(Task data)

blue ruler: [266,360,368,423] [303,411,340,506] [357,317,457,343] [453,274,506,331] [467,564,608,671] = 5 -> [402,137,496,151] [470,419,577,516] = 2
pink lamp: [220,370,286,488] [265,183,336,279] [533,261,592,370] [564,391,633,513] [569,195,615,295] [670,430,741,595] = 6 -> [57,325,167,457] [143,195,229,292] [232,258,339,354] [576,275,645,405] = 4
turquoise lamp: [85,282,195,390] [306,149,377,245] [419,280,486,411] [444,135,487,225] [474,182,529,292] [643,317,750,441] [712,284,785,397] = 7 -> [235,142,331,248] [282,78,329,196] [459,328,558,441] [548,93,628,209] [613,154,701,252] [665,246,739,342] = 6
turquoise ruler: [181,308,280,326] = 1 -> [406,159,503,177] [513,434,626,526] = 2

==

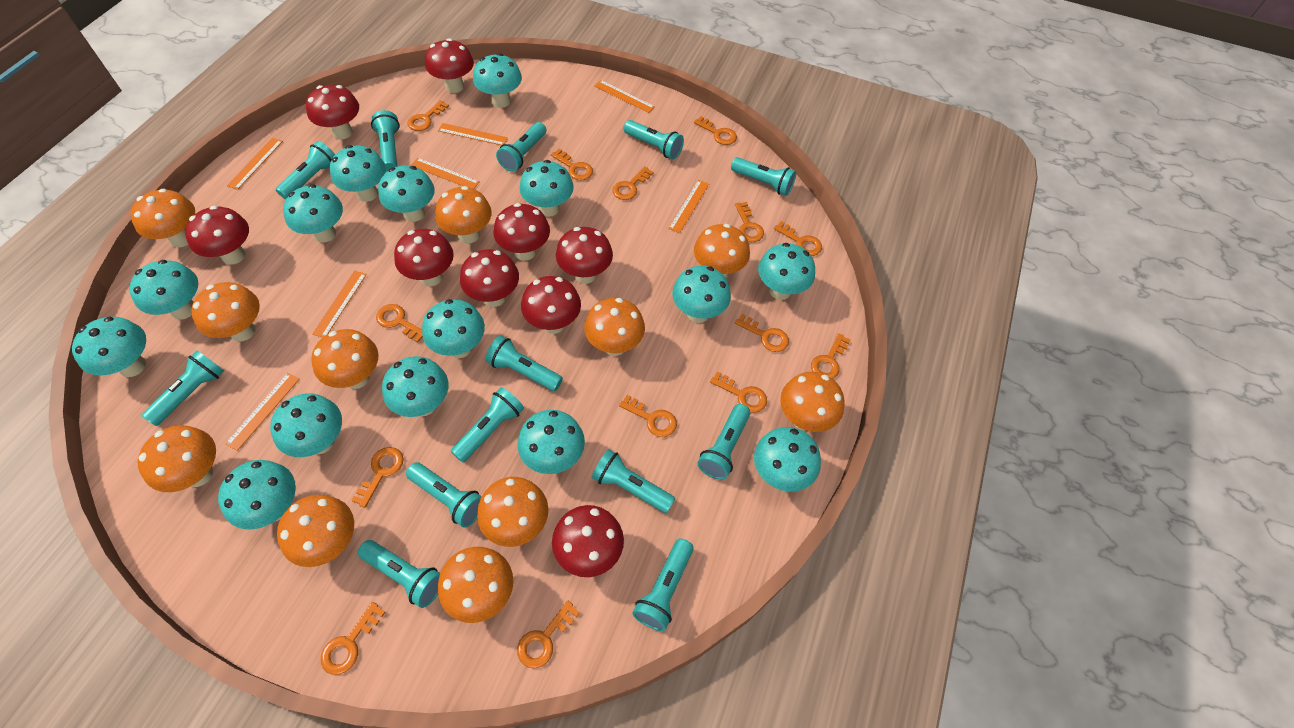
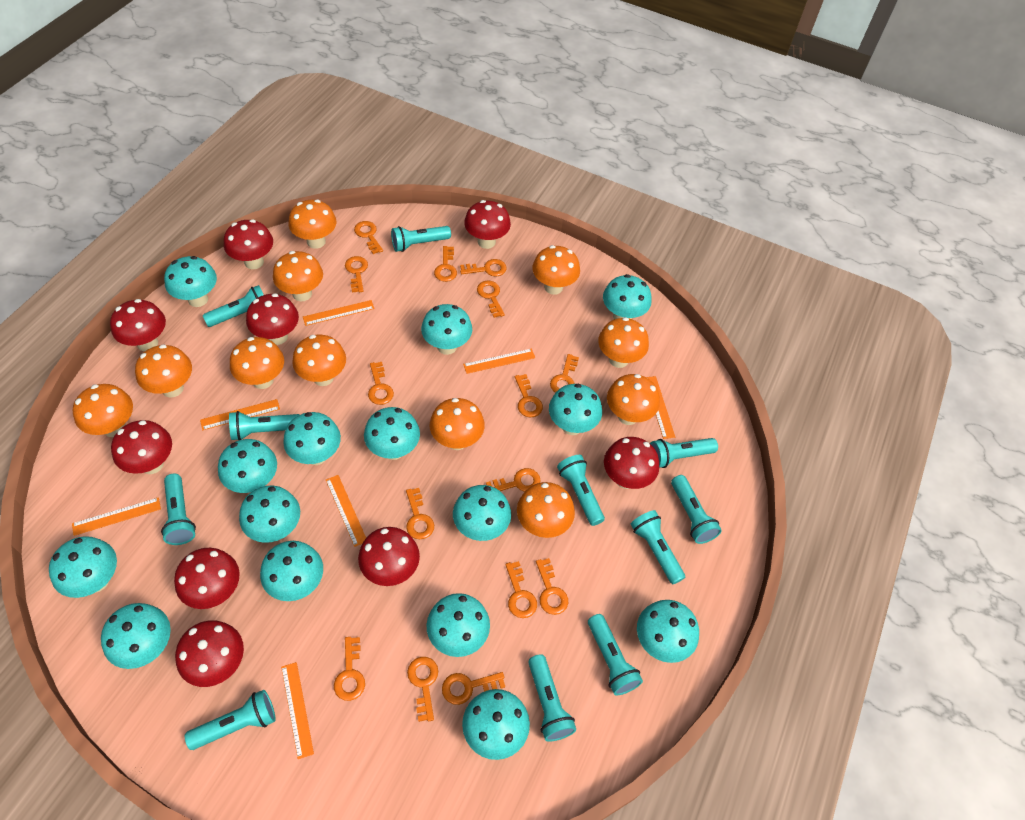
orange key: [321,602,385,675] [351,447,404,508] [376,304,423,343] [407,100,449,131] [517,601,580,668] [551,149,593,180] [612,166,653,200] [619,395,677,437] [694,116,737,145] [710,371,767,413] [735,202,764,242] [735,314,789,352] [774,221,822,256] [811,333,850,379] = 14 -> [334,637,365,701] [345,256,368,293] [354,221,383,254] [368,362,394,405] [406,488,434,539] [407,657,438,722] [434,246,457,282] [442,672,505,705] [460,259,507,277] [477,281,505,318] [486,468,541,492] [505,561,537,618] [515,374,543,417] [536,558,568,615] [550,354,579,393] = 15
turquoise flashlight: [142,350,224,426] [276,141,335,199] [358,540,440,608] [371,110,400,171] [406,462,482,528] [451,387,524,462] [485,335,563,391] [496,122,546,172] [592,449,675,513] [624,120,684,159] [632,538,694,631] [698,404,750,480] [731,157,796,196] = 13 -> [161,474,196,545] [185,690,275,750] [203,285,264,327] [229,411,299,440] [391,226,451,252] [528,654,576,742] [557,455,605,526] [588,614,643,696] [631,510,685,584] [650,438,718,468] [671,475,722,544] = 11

...

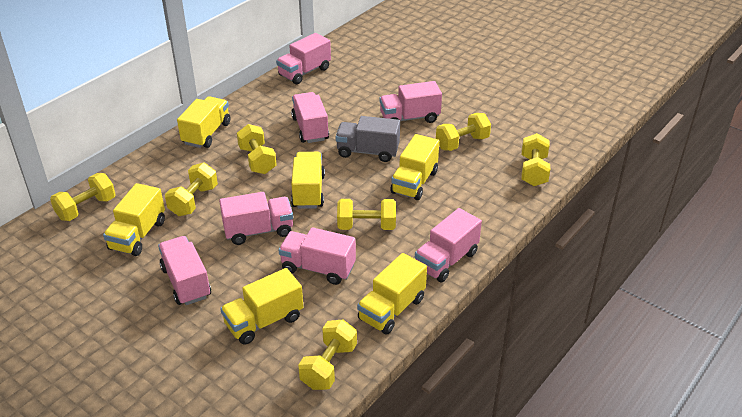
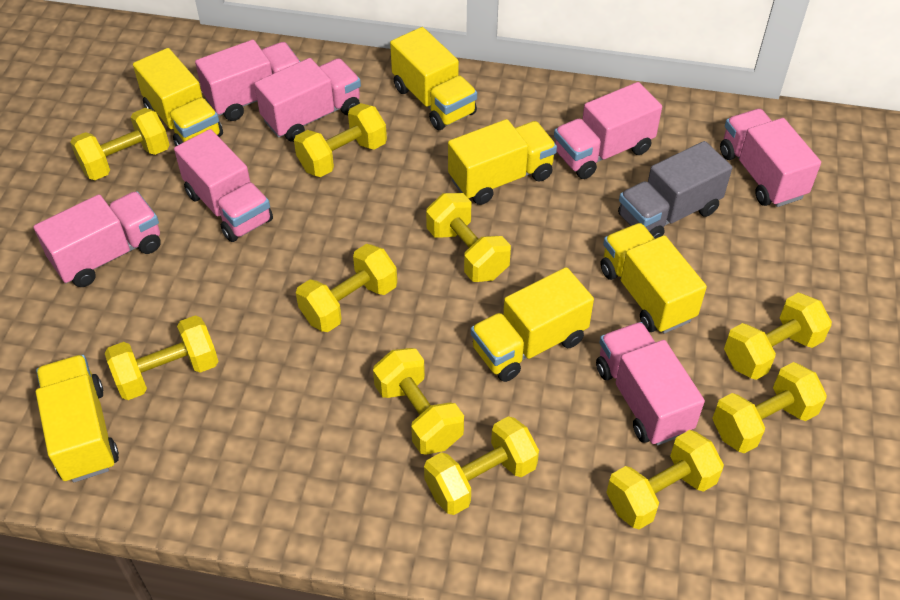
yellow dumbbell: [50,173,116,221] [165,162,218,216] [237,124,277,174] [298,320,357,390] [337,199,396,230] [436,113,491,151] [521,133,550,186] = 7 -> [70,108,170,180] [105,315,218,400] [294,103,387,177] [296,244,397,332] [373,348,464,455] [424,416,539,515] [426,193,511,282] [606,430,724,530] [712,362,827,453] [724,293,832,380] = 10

(Requirement) Above is a listing; print exactly its lines from the one with "pink lamp: [220,370,286,488]" through the one with "turquoise ruler: [181,308,280,326]", and no other lines.

(Written solution)
pink lamp: [220,370,286,488] [265,183,336,279] [533,261,592,370] [564,391,633,513] [569,195,615,295] [670,430,741,595] = 6 -> [57,325,167,457] [143,195,229,292] [232,258,339,354] [576,275,645,405] = 4
turquoise lamp: [85,282,195,390] [306,149,377,245] [419,280,486,411] [444,135,487,225] [474,182,529,292] [643,317,750,441] [712,284,785,397] = 7 -> [235,142,331,248] [282,78,329,196] [459,328,558,441] [548,93,628,209] [613,154,701,252] [665,246,739,342] = 6
turquoise ruler: [181,308,280,326] = 1 -> [406,159,503,177] [513,434,626,526] = 2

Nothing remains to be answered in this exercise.